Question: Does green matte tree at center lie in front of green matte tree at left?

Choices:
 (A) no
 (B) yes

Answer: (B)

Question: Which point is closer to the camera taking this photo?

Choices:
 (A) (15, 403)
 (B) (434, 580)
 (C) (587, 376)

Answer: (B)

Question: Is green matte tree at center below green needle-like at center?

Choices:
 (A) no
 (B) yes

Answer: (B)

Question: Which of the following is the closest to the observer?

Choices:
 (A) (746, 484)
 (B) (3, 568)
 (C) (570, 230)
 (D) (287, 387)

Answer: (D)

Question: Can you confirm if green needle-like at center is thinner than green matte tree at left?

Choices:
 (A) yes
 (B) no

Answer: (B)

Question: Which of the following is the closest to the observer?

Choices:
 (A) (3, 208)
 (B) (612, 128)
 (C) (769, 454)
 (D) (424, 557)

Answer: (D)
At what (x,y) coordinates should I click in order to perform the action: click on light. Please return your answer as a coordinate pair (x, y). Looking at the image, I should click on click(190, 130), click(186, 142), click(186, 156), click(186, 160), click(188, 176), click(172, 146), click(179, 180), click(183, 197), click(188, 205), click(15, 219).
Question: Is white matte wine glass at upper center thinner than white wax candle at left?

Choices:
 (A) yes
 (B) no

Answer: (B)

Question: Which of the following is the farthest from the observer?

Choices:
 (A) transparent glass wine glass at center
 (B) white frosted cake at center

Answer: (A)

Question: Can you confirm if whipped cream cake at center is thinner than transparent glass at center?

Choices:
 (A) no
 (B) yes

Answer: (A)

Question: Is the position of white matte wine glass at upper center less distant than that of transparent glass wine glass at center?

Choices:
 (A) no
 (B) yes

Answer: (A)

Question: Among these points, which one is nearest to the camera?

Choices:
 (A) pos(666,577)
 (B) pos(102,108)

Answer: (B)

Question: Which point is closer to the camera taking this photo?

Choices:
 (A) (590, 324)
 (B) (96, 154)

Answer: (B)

☆ ☆ ☆ ☆ ☆

**AIM OF THE EXERCISE:** Reproduce all of the items above word for word, line by line and in their original order.

**SOLUTION:**
Question: Does green matte tree at center lie in front of green matte tree at left?

Choices:
 (A) no
 (B) yes

Answer: (B)

Question: Which point is closer to the camera taking this photo?

Choices:
 (A) (15, 403)
 (B) (434, 580)
 (C) (587, 376)

Answer: (B)

Question: Is green matte tree at center below green needle-like at center?

Choices:
 (A) no
 (B) yes

Answer: (B)

Question: Which of the following is the closest to the observer?

Choices:
 (A) (746, 484)
 (B) (3, 568)
 (C) (570, 230)
 (D) (287, 387)

Answer: (D)

Question: Can you confirm if green needle-like at center is thinner than green matte tree at left?

Choices:
 (A) yes
 (B) no

Answer: (B)

Question: Which of the following is the closest to the observer?

Choices:
 (A) (3, 208)
 (B) (612, 128)
 (C) (769, 454)
 (D) (424, 557)

Answer: (D)
At what (x,y) coordinates should I click in order to perform the action: click on light. Please return your answer as a coordinate pair (x, y). Looking at the image, I should click on click(190, 130), click(186, 142), click(186, 156), click(186, 160), click(188, 176), click(172, 146), click(179, 180), click(183, 197), click(188, 205), click(15, 219).
Question: Is white matte wine glass at upper center thinner than white wax candle at left?

Choices:
 (A) yes
 (B) no

Answer: (B)

Question: Which of the following is the farthest from the observer?

Choices:
 (A) transparent glass wine glass at center
 (B) white frosted cake at center

Answer: (A)

Question: Can you confirm if whipped cream cake at center is thinner than transparent glass at center?

Choices:
 (A) no
 (B) yes

Answer: (A)

Question: Is the position of white matte wine glass at upper center less distant than that of transparent glass wine glass at center?

Choices:
 (A) no
 (B) yes

Answer: (A)

Question: Among these points, which one is nearest to the camera?

Choices:
 (A) pos(666,577)
 (B) pos(102,108)

Answer: (B)

Question: Which point is closer to the camera taking this photo?

Choices:
 (A) (590, 324)
 (B) (96, 154)

Answer: (B)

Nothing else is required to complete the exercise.